## Task prompt
Sort through the entries below and pull out lines containing the word "none".

Items from a data source:
=== Begin Enclosure ===

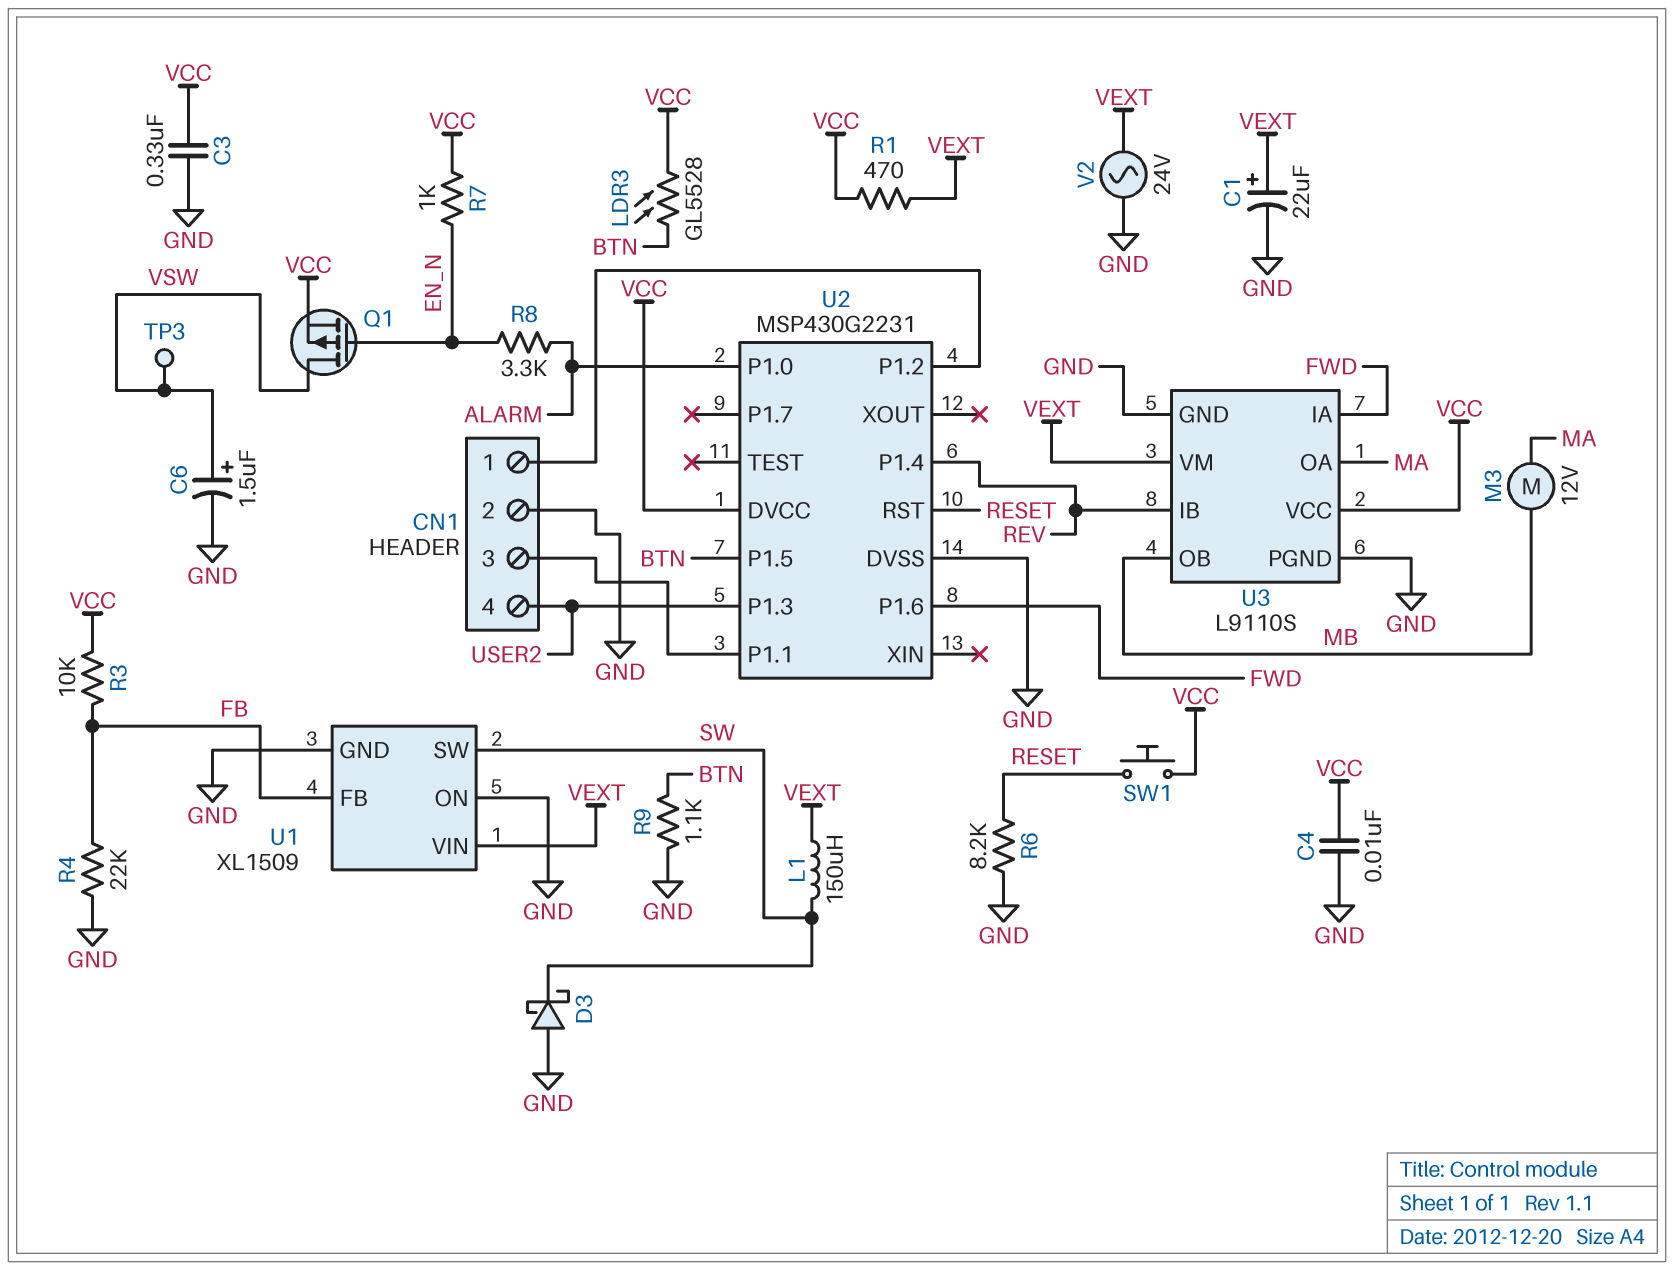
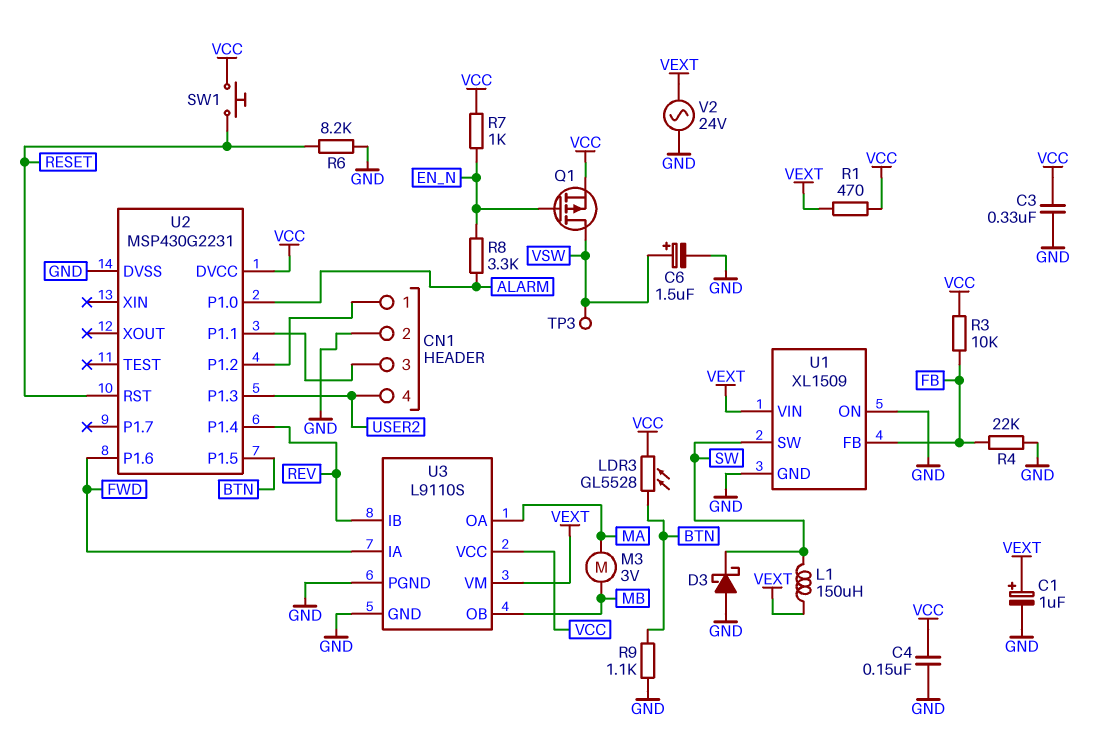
C1: 22uF (plus VEXT, minus GND) -> 1uF (plus VEXT, minus GND)
C4: 10nF (GND, VCC) -> 150nF (GND, VCC)
M3: motor 12V (MA, MB) -> motor 3V (MA, MB)

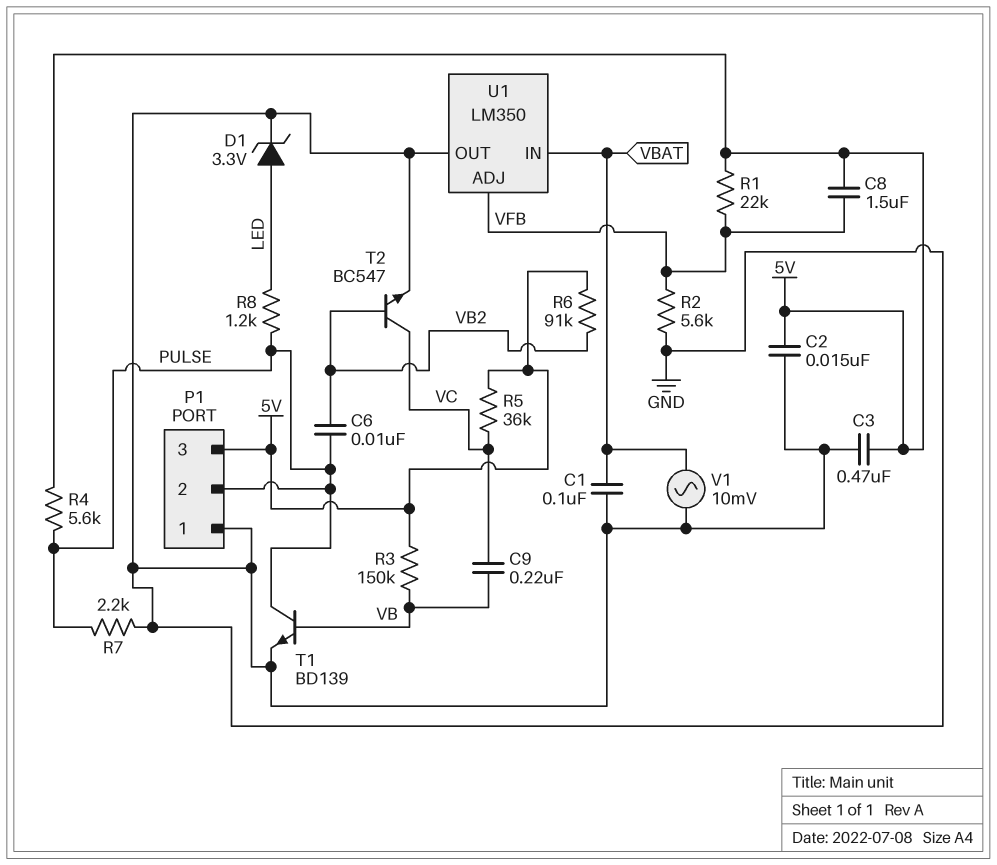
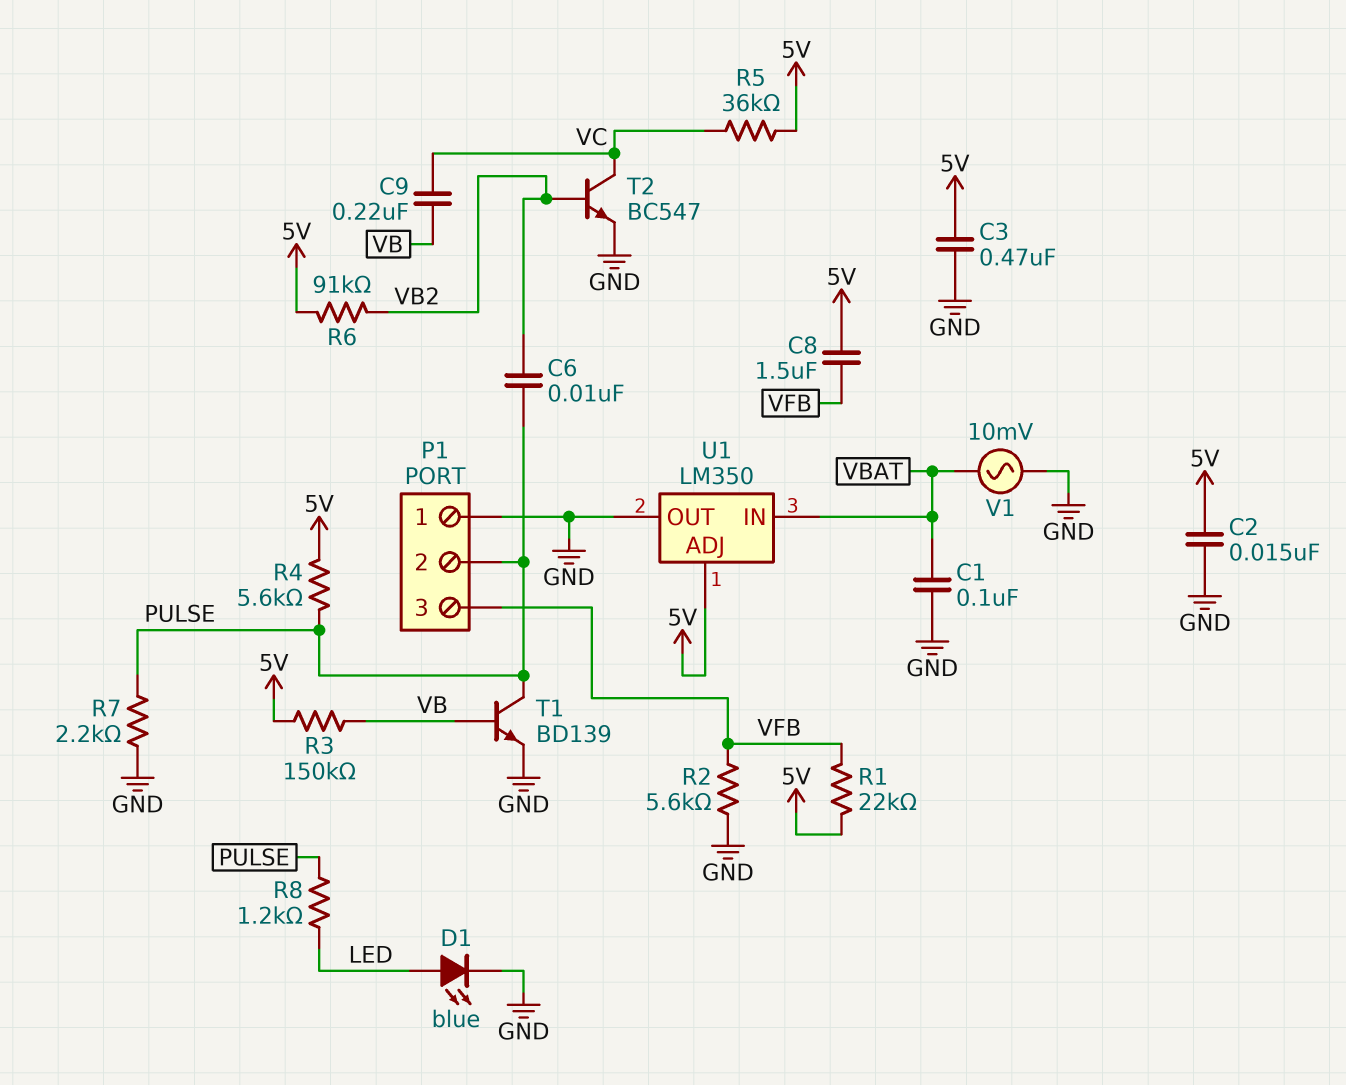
D1: zener 3.3V (A LED, K GND) -> LED blue (A LED, K GND)
P1 pin 3: 5V -> VFB
U1 pin ADJ: VFB -> 5V

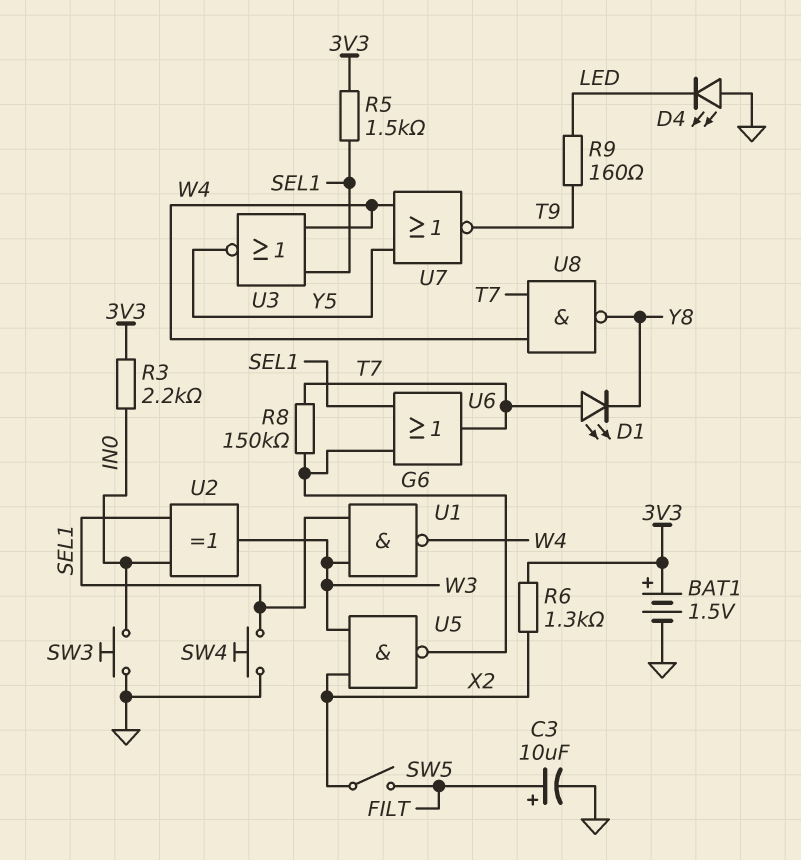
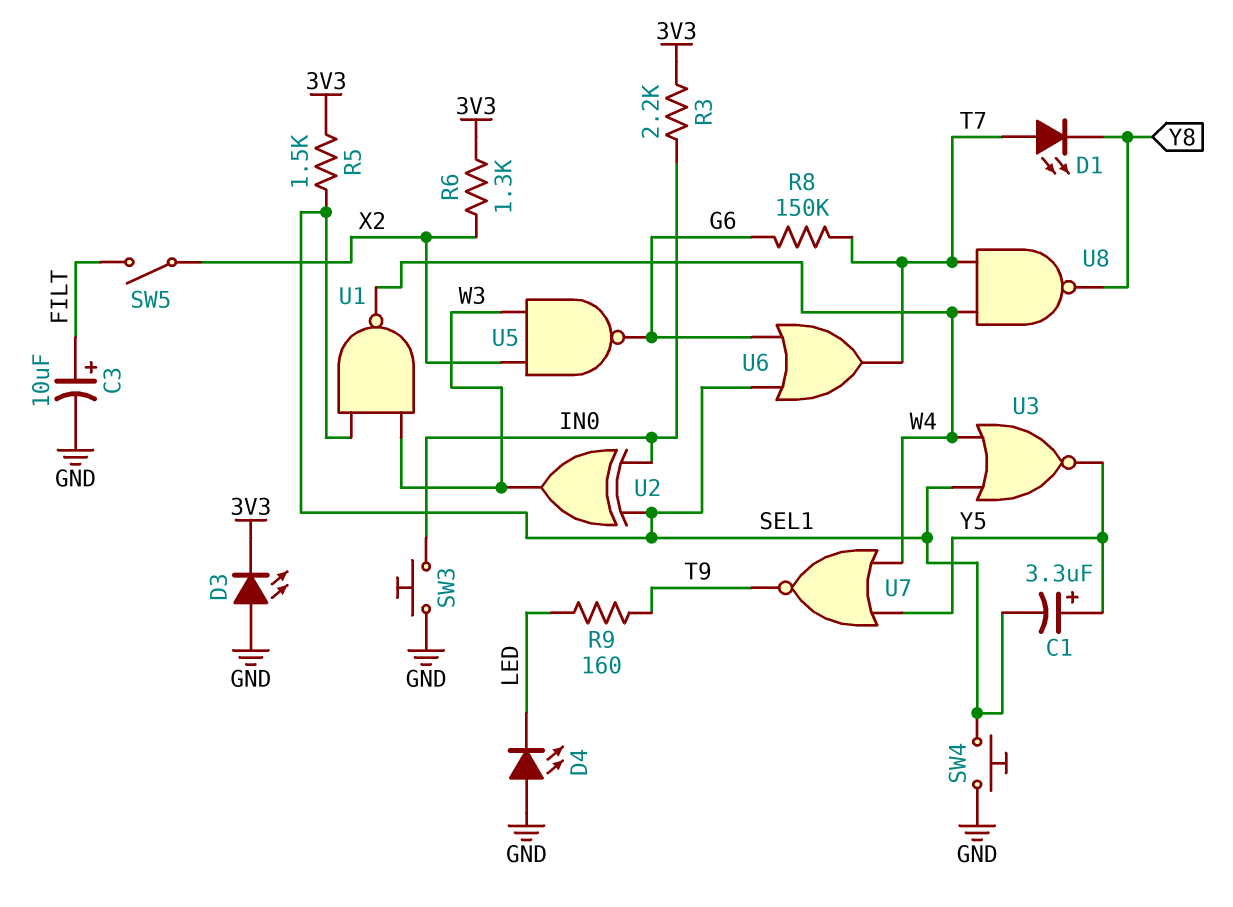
BAT1: 1.5V (plus 3V3, minus GND) -> none
C1: none -> 3.3uF (plus Y5, minus SEL1)
D3: none -> LED (A GND, K 3V3)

=== End Enclosure ===

## Solution to this problem
BAT1: 1.5V (plus 3V3, minus GND) -> none
C1: none -> 3.3uF (plus Y5, minus SEL1)
D3: none -> LED (A GND, K 3V3)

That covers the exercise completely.